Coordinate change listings

━━━━

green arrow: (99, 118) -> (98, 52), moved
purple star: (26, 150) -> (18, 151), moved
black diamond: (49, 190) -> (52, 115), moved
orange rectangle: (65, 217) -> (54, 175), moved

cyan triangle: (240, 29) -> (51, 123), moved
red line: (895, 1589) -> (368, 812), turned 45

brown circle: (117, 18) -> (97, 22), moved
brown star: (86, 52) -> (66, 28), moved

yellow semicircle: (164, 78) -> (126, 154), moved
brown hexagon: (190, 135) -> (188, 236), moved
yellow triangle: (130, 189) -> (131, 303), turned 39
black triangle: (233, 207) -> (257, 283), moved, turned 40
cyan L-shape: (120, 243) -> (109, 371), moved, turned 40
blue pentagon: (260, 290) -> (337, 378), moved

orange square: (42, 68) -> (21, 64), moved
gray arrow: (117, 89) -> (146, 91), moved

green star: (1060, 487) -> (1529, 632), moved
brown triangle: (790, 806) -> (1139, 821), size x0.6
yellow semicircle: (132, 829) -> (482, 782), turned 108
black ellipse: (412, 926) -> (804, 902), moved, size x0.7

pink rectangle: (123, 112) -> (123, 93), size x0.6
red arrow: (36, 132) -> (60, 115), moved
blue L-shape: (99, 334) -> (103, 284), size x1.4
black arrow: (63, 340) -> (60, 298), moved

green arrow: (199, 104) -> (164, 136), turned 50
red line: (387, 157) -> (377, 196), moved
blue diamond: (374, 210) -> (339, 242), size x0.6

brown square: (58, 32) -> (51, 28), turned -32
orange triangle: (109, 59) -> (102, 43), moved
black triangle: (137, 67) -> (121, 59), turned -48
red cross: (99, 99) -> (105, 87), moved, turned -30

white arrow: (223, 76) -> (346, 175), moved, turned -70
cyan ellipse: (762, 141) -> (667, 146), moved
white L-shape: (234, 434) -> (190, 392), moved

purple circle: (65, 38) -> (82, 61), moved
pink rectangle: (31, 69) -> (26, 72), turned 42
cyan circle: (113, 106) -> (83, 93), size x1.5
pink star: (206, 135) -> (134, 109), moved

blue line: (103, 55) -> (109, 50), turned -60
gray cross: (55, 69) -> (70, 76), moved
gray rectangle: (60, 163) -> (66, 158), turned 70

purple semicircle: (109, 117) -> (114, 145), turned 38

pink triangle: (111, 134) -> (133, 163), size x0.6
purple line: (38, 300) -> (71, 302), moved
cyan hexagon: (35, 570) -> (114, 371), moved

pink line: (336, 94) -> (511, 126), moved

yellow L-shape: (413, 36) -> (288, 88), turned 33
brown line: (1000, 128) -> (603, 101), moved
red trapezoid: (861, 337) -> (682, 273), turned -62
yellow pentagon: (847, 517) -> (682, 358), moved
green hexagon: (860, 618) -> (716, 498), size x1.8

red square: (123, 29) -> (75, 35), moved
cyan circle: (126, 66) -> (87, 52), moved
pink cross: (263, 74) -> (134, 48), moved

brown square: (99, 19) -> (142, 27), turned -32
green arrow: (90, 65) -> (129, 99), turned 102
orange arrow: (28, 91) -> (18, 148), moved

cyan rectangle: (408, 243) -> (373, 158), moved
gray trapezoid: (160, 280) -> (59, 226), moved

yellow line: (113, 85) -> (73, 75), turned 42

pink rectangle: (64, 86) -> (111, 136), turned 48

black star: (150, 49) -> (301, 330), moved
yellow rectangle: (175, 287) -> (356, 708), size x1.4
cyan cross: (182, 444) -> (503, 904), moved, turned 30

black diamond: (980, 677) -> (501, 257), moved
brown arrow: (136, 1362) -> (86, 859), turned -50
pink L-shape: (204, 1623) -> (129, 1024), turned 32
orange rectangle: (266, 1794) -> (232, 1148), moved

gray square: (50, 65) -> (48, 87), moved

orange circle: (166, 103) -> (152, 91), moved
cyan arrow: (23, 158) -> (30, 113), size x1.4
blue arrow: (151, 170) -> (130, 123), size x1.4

━━━━

## WHAT TO WORK ON
Each line above needs to be written out again exactly.

## RESPONSE BELOW
green arrow: (99, 118) -> (98, 52), moved
purple star: (26, 150) -> (18, 151), moved
black diamond: (49, 190) -> (52, 115), moved
orange rectangle: (65, 217) -> (54, 175), moved

cyan triangle: (240, 29) -> (51, 123), moved
red line: (895, 1589) -> (368, 812), turned 45

brown circle: (117, 18) -> (97, 22), moved
brown star: (86, 52) -> (66, 28), moved

yellow semicircle: (164, 78) -> (126, 154), moved
brown hexagon: (190, 135) -> (188, 236), moved
yellow triangle: (130, 189) -> (131, 303), turned 39
black triangle: (233, 207) -> (257, 283), moved, turned 40
cyan L-shape: (120, 243) -> (109, 371), moved, turned 40
blue pentagon: (260, 290) -> (337, 378), moved

orange square: (42, 68) -> (21, 64), moved
gray arrow: (117, 89) -> (146, 91), moved

green star: (1060, 487) -> (1529, 632), moved
brown triangle: (790, 806) -> (1139, 821), size x0.6
yellow semicircle: (132, 829) -> (482, 782), turned 108
black ellipse: (412, 926) -> (804, 902), moved, size x0.7

pink rectangle: (123, 112) -> (123, 93), size x0.6
red arrow: (36, 132) -> (60, 115), moved
blue L-shape: (99, 334) -> (103, 284), size x1.4
black arrow: (63, 340) -> (60, 298), moved

green arrow: (199, 104) -> (164, 136), turned 50
red line: (387, 157) -> (377, 196), moved
blue diamond: (374, 210) -> (339, 242), size x0.6

brown square: (58, 32) -> (51, 28), turned -32
orange triangle: (109, 59) -> (102, 43), moved
black triangle: (137, 67) -> (121, 59), turned -48
red cross: (99, 99) -> (105, 87), moved, turned -30

white arrow: (223, 76) -> (346, 175), moved, turned -70
cyan ellipse: (762, 141) -> (667, 146), moved
white L-shape: (234, 434) -> (190, 392), moved

purple circle: (65, 38) -> (82, 61), moved
pink rectangle: (31, 69) -> (26, 72), turned 42
cyan circle: (113, 106) -> (83, 93), size x1.5
pink star: (206, 135) -> (134, 109), moved

blue line: (103, 55) -> (109, 50), turned -60
gray cross: (55, 69) -> (70, 76), moved
gray rectangle: (60, 163) -> (66, 158), turned 70

purple semicircle: (109, 117) -> (114, 145), turned 38

pink triangle: (111, 134) -> (133, 163), size x0.6
purple line: (38, 300) -> (71, 302), moved
cyan hexagon: (35, 570) -> (114, 371), moved

pink line: (336, 94) -> (511, 126), moved

yellow L-shape: (413, 36) -> (288, 88), turned 33
brown line: (1000, 128) -> (603, 101), moved
red trapezoid: (861, 337) -> (682, 273), turned -62
yellow pentagon: (847, 517) -> (682, 358), moved
green hexagon: (860, 618) -> (716, 498), size x1.8

red square: (123, 29) -> (75, 35), moved
cyan circle: (126, 66) -> (87, 52), moved
pink cross: (263, 74) -> (134, 48), moved

brown square: (99, 19) -> (142, 27), turned -32
green arrow: (90, 65) -> (129, 99), turned 102
orange arrow: (28, 91) -> (18, 148), moved

cyan rectangle: (408, 243) -> (373, 158), moved
gray trapezoid: (160, 280) -> (59, 226), moved

yellow line: (113, 85) -> (73, 75), turned 42

pink rectangle: (64, 86) -> (111, 136), turned 48

black star: (150, 49) -> (301, 330), moved
yellow rectangle: (175, 287) -> (356, 708), size x1.4
cyan cross: (182, 444) -> (503, 904), moved, turned 30

black diamond: (980, 677) -> (501, 257), moved
brown arrow: (136, 1362) -> (86, 859), turned -50
pink L-shape: (204, 1623) -> (129, 1024), turned 32
orange rectangle: (266, 1794) -> (232, 1148), moved

gray square: (50, 65) -> (48, 87), moved

orange circle: (166, 103) -> (152, 91), moved
cyan arrow: (23, 158) -> (30, 113), size x1.4
blue arrow: (151, 170) -> (130, 123), size x1.4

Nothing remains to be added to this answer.